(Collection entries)
┄┄┄┄┄┄┄┄┄┄
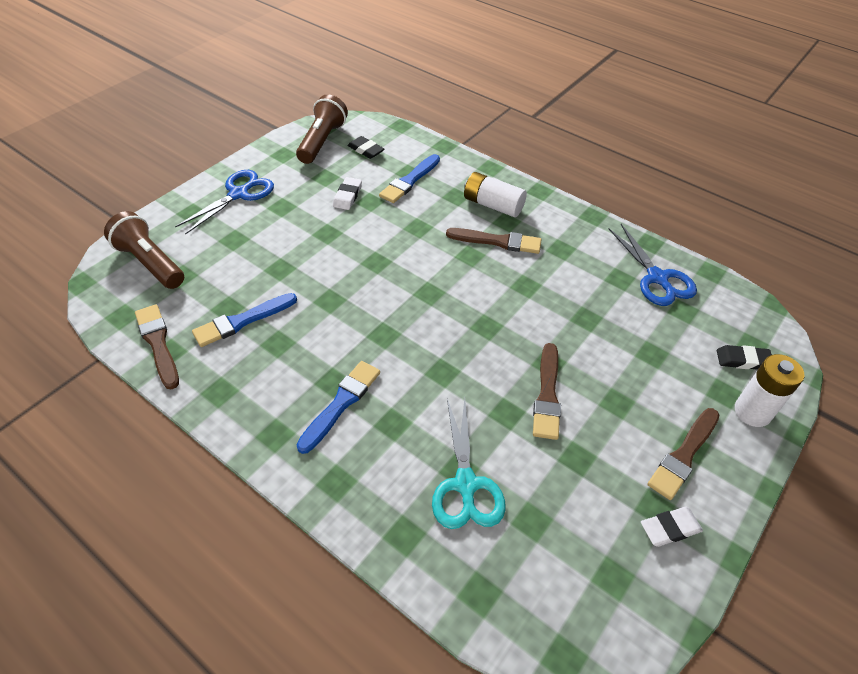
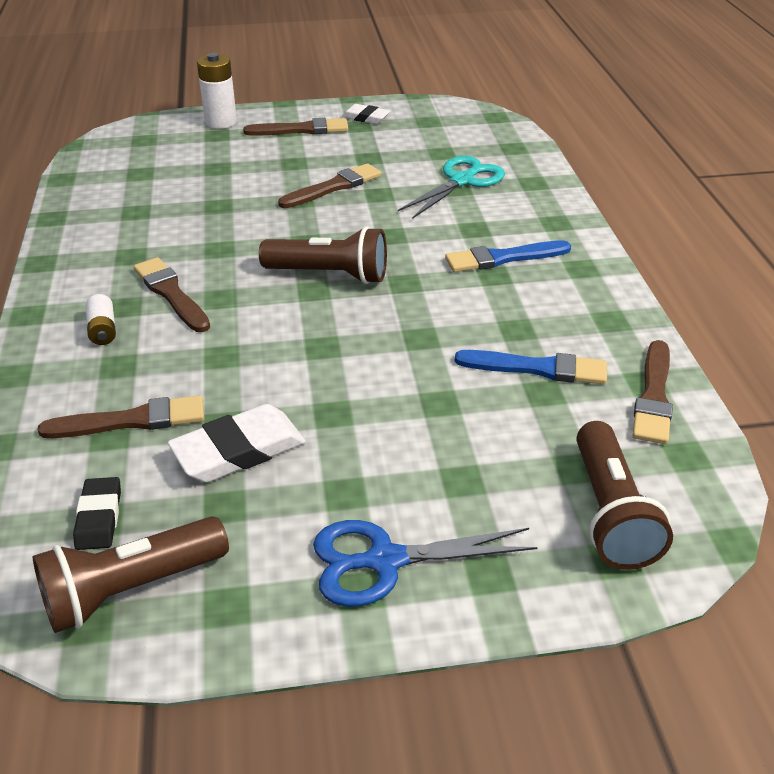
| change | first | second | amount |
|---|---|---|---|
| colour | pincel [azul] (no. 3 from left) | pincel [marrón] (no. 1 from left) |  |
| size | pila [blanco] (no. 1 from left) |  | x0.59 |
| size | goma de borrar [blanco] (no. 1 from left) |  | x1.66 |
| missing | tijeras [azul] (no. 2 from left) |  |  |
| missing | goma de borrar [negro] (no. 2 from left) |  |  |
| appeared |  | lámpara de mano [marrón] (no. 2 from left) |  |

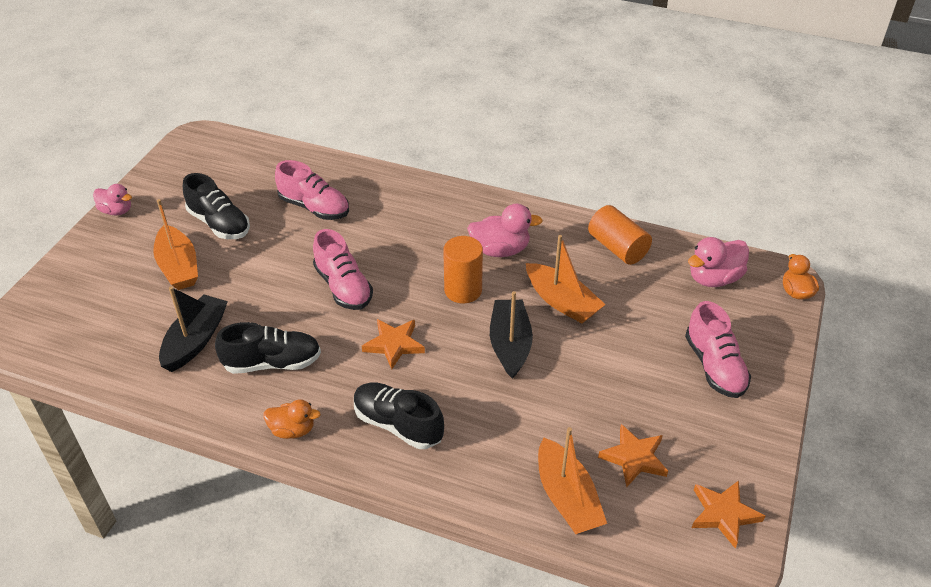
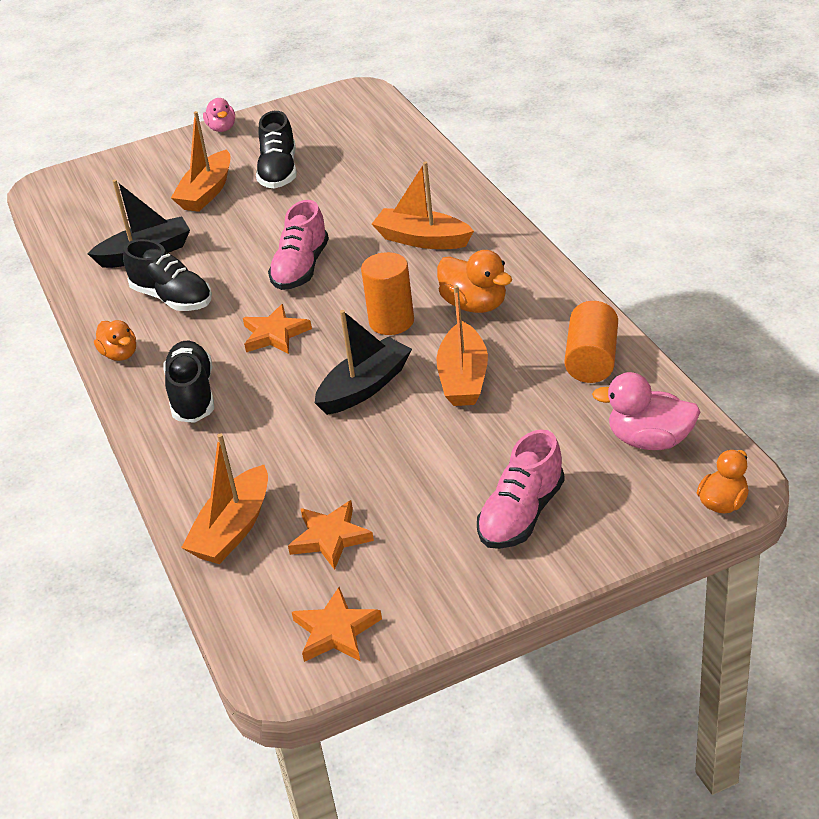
| change | first | second | amount |
|---|---|---|---|
| missing | zapato [rosa] (no. 1 from left) |  |  |
| colour | pato [rosa] (no. 2 from left) | pato [naranja] (no. 2 from left) |  |
| appeared |  | barco [naranja] (no. 3 from left) |  |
┄┄┄┄┄┄┄┄┄┄
Exercise description
Please write out exactly, and only, the lines from the beginning of the entries through the line containing "missing | goma", including both and skipping all pictures.

Your solution
| change | first | second | amount |
|---|---|---|---|
| colour | pincel [azul] (no. 3 from left) | pincel [marrón] (no. 1 from left) |  |
| size | pila [blanco] (no. 1 from left) |  | x0.59 |
| size | goma de borrar [blanco] (no. 1 from left) |  | x1.66 |
| missing | tijeras [azul] (no. 2 from left) |  |  |
| missing | goma de borrar [negro] (no. 2 from left) |  |  |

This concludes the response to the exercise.